▶ Records for the exercise:
◆ ◆ ◆ ◆ ◆ ◆ ◆

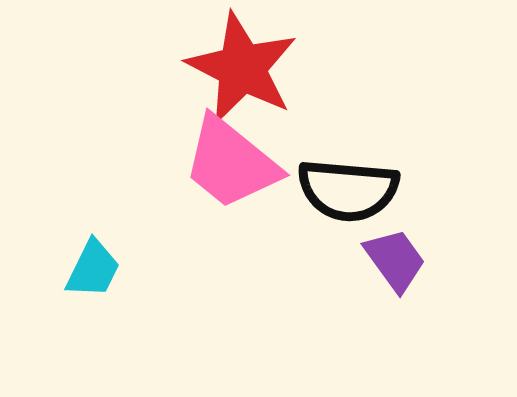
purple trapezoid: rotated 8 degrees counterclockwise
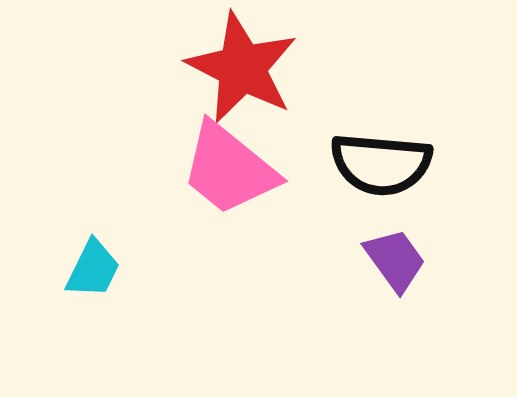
pink trapezoid: moved 2 px left, 6 px down
black semicircle: moved 33 px right, 26 px up
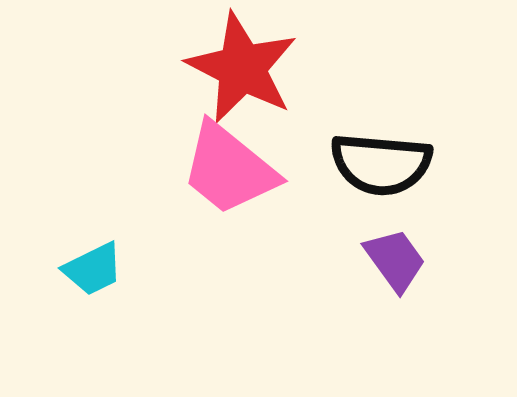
cyan trapezoid: rotated 38 degrees clockwise
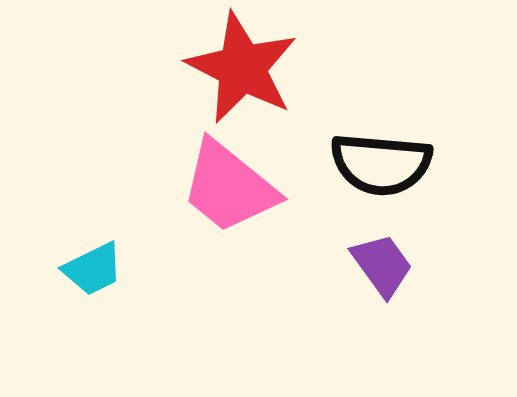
pink trapezoid: moved 18 px down
purple trapezoid: moved 13 px left, 5 px down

◆ ◆ ◆ ◆ ◆ ◆ ◆

▶ Problem to solve: Return everything in the records from the line containing "cyan trapezoid: rotated 38 degrees clockwise" down to the end of the records, with both ends included. Leave the pictures out of your answer.

▶ Worked solution:
cyan trapezoid: rotated 38 degrees clockwise
pink trapezoid: moved 18 px down
purple trapezoid: moved 13 px left, 5 px down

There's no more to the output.